Collection entries:
##########

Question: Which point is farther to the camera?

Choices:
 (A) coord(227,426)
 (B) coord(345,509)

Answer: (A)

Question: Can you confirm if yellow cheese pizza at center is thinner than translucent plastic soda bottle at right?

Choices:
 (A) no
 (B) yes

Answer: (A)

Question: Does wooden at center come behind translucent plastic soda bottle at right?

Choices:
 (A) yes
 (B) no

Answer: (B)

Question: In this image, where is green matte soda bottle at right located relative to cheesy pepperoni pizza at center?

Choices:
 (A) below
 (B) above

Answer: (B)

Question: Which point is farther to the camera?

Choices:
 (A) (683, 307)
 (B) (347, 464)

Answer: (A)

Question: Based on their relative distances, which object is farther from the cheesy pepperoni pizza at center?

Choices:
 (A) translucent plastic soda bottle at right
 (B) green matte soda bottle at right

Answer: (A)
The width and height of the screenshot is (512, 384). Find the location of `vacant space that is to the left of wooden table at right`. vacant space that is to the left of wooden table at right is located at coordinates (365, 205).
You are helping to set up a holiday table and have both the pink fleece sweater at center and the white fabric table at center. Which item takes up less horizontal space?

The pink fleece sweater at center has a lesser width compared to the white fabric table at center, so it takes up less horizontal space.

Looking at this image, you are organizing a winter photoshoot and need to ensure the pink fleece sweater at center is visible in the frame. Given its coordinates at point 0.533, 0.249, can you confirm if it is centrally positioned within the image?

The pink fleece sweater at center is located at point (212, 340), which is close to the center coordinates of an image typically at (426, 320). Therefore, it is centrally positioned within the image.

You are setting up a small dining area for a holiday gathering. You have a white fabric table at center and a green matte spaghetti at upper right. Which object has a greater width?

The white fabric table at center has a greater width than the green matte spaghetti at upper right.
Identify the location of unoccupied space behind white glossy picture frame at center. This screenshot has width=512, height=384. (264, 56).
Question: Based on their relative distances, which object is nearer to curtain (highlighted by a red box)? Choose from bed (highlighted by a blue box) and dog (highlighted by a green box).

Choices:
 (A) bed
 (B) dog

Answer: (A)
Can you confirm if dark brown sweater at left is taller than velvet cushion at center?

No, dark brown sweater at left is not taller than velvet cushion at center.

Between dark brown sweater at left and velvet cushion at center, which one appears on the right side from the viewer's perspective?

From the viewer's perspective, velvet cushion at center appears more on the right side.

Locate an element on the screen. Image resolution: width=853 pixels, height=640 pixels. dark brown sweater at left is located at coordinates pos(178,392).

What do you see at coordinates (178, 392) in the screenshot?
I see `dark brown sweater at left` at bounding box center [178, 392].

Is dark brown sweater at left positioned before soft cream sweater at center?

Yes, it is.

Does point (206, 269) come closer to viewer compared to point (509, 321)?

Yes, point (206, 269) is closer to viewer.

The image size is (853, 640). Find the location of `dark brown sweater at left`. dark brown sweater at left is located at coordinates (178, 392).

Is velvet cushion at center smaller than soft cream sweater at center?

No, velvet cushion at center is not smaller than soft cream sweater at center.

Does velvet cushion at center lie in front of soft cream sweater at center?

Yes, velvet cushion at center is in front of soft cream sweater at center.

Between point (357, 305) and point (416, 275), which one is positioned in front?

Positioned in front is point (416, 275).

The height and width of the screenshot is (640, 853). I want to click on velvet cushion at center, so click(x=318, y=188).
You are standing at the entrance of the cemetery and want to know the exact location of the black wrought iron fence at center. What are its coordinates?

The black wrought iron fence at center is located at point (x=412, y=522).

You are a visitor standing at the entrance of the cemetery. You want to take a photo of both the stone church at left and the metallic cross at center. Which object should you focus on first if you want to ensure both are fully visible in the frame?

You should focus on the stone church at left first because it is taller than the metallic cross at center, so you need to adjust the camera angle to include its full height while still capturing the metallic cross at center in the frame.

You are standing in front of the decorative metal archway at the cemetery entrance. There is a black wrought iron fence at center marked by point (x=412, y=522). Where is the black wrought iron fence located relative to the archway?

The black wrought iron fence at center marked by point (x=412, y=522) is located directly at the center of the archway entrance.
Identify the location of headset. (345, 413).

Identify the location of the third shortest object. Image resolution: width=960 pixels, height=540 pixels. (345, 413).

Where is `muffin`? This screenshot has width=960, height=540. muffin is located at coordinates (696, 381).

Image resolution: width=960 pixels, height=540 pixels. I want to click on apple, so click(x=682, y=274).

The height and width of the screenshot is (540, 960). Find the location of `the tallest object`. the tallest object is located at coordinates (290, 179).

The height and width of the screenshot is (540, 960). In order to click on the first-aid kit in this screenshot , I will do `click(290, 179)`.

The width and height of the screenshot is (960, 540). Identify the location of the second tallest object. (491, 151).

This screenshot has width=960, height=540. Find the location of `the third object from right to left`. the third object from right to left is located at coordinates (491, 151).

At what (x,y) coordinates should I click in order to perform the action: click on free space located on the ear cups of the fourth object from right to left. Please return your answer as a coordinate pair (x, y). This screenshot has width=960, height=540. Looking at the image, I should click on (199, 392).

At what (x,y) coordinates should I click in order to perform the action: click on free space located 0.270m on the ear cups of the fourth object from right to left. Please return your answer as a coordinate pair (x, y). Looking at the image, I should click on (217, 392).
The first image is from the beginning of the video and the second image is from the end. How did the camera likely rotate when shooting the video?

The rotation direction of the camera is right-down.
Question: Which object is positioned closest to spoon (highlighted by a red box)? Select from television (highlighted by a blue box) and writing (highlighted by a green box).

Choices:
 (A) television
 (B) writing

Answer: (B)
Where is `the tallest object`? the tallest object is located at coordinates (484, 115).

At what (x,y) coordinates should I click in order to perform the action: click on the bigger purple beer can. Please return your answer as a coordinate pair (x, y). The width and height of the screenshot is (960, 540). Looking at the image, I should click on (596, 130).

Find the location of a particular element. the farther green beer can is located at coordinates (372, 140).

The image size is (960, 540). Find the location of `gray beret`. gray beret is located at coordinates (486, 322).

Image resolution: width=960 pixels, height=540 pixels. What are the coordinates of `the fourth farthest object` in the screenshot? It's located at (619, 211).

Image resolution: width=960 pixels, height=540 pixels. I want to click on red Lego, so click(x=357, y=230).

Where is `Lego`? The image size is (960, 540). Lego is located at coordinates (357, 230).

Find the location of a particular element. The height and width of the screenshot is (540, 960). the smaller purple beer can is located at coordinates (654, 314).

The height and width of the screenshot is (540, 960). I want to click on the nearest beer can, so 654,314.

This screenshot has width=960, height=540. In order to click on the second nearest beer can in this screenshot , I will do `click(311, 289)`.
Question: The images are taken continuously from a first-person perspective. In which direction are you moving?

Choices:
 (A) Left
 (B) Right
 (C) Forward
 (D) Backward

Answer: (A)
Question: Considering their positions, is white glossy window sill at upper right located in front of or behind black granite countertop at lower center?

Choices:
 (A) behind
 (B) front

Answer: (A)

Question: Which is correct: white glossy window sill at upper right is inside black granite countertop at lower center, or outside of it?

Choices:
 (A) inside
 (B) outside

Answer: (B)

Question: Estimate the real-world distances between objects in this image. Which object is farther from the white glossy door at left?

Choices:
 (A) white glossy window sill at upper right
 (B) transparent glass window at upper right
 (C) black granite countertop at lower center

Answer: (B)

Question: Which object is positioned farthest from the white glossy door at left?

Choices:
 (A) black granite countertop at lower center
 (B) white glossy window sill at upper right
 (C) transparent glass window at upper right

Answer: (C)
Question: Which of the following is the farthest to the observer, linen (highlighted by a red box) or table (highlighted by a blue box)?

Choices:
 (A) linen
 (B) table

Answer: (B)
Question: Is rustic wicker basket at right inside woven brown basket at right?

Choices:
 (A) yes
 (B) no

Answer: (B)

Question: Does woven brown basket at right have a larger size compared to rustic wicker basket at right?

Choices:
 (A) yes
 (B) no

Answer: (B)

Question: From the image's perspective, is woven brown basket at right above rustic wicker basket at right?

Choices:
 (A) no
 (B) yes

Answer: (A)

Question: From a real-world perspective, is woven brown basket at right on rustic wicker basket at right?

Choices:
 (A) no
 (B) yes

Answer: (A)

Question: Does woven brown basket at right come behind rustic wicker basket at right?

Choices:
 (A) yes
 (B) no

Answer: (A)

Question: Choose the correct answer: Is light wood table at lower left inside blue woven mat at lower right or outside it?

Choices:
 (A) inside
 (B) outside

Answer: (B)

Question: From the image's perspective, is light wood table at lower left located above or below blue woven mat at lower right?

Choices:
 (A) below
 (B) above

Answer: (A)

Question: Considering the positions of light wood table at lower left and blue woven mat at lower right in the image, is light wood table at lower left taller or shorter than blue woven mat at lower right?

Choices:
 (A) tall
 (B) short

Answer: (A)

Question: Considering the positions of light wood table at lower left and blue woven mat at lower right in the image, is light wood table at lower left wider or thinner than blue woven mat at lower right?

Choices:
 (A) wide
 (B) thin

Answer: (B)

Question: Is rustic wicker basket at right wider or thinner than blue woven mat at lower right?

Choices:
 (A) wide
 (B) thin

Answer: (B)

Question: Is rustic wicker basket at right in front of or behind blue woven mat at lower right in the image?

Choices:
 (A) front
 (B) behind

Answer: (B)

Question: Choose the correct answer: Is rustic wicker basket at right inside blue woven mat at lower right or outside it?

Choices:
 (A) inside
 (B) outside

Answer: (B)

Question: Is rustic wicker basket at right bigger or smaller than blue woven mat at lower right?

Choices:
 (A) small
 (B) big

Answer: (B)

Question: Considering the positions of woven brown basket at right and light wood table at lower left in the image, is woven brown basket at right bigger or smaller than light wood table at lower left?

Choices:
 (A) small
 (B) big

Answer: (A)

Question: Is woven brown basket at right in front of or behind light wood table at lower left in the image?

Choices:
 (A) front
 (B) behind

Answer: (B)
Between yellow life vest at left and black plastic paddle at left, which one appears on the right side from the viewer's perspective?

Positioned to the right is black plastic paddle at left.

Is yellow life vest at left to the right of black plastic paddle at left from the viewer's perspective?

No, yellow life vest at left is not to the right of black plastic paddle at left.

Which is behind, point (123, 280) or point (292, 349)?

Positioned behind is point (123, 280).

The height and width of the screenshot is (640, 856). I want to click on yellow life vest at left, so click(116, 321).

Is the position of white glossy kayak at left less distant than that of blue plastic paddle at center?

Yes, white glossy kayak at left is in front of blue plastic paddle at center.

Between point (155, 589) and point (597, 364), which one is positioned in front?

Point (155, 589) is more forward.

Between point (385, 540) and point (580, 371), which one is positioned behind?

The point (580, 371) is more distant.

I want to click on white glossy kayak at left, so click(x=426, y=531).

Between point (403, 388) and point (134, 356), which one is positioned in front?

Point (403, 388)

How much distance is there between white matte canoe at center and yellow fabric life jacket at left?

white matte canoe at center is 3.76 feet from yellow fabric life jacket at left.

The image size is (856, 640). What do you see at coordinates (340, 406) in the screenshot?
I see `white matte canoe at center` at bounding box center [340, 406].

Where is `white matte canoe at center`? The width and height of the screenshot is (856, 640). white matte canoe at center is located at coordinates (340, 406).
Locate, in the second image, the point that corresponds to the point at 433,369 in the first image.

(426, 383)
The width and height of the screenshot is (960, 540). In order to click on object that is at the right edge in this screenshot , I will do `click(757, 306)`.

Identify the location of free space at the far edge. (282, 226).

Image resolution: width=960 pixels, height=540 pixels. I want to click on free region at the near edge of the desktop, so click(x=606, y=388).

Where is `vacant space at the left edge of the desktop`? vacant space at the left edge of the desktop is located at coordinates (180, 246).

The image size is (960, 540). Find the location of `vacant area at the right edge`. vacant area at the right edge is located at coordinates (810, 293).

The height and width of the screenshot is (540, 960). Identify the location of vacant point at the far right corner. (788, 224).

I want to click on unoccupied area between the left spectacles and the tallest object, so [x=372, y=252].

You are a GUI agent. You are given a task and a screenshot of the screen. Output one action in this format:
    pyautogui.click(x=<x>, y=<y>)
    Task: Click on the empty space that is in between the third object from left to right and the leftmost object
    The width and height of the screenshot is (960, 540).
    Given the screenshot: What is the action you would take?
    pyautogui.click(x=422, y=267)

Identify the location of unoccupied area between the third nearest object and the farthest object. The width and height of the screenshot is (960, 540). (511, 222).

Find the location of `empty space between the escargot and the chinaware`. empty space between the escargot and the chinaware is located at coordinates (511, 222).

##########

• Requirement:
Rewrite everything from the line containing "the cheesy pepperoni pizza at center?" down to the line containing "You are helping" as a Markdown table with columns Row and Line, numbering each line and omitting blank ones.

• Response:
| Row | Line |
|---|---|
| 1 | Question: Based on their relative distances, which object is farther from the cheesy pepperoni pizza at center? |
| 2 | Choices: |
| 3 |  (A) translucent plastic soda bottle at right |
| 4 |  (B) green matte soda bottle at right |
| 5 | Answer: (A) |
| 6 | The width and height of the screenshot is (512, 384). Find the location of `vacant space that is to the left of wooden table at right`. vacant space that is to the left of wooden table at right is located at coordinates (365, 205). |
| 7 | You are helping to set up a holiday table and have both the pink fleece sweater at center and the white fabric table at center. Which item takes up less horizontal space? |